Records to use Block Start

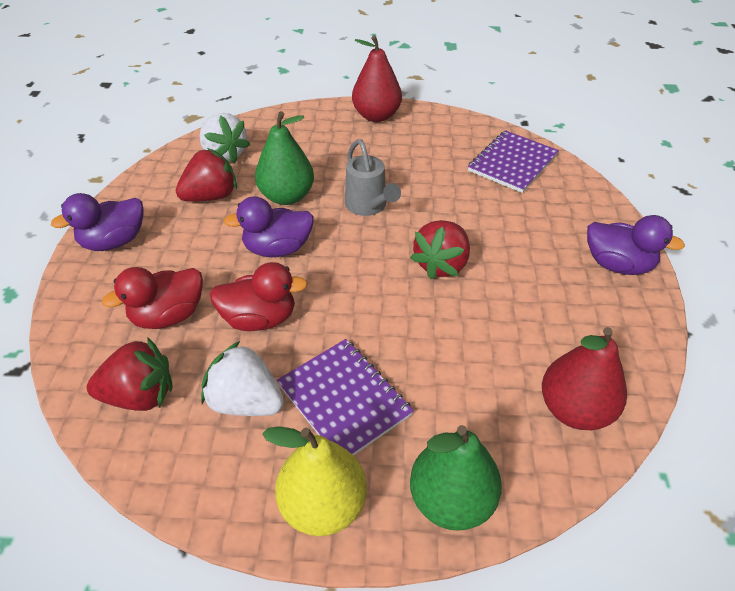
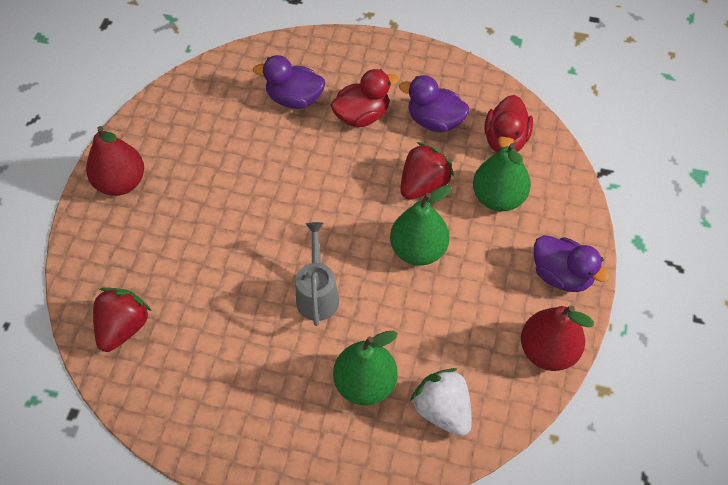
green pear: 2 -> 3
purple notebook: 2 -> 0
red strawberry: 3 -> 2
white strawberry: 2 -> 1
yellow pear: 1 -> 0

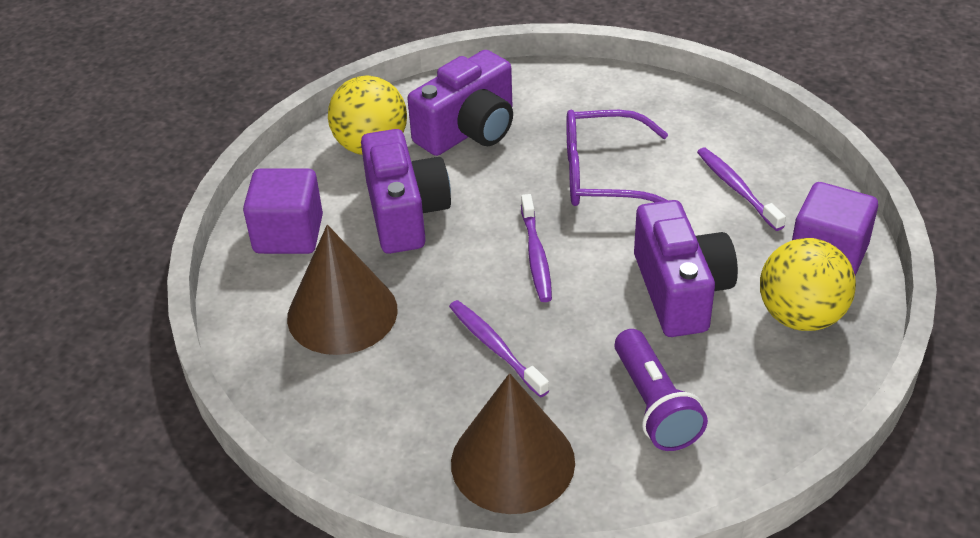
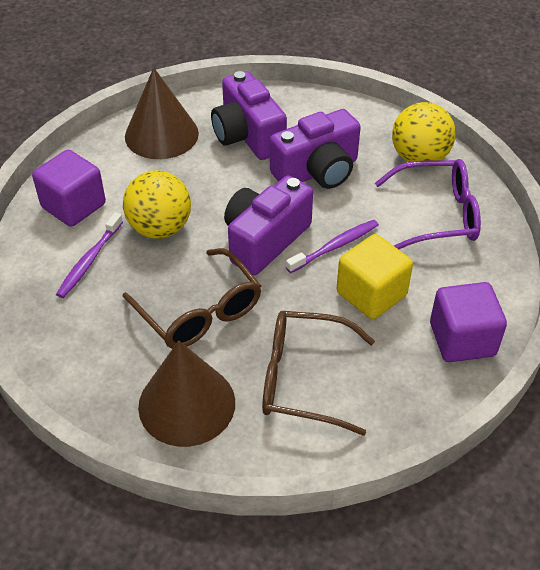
brown glasses: 0 -> 2
purple flashlight: 1 -> 0
purple toothbrush: 3 -> 2
yellow cube: 0 -> 1

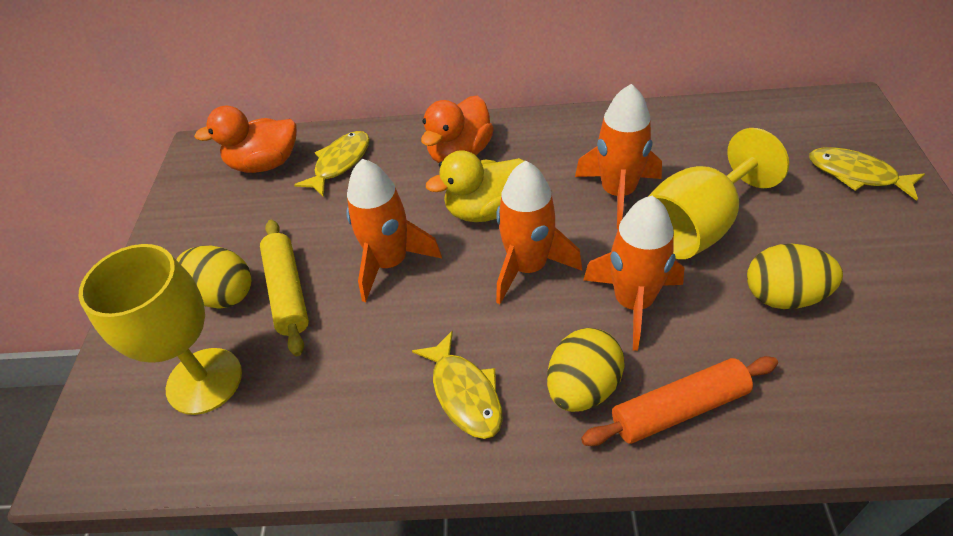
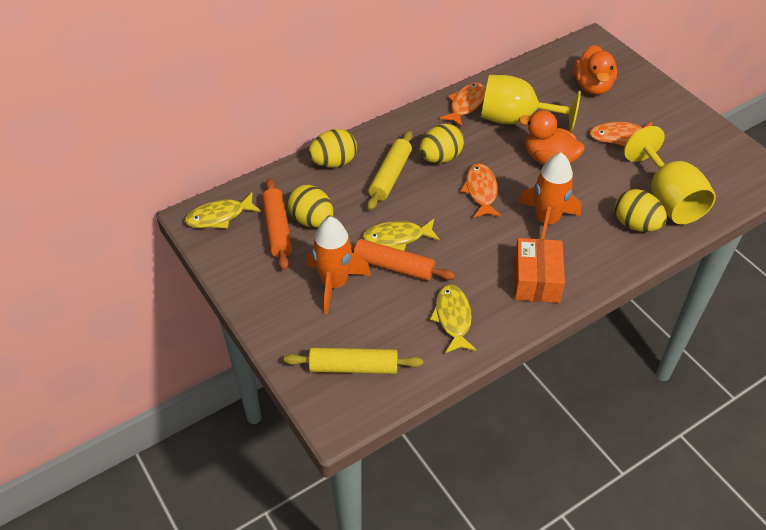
orange box: 0 -> 1
orange fish: 0 -> 3
orange rocket: 4 -> 2
orange rolling pin: 1 -> 2
yellow duck: 1 -> 0
yellow egg: 3 -> 4
yellow rolling pin: 1 -> 2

Records to use Block End

* **The problem**:
Nothing but the lines from the one containing "purple notebook: 2 -> 0" through the end of the entries should be written out, exactly and without pictures.

* **Solution for this exercise**:
purple notebook: 2 -> 0
red strawberry: 3 -> 2
white strawberry: 2 -> 1
yellow pear: 1 -> 0

brown glasses: 0 -> 2
purple flashlight: 1 -> 0
purple toothbrush: 3 -> 2
yellow cube: 0 -> 1

orange box: 0 -> 1
orange fish: 0 -> 3
orange rocket: 4 -> 2
orange rolling pin: 1 -> 2
yellow duck: 1 -> 0
yellow egg: 3 -> 4
yellow rolling pin: 1 -> 2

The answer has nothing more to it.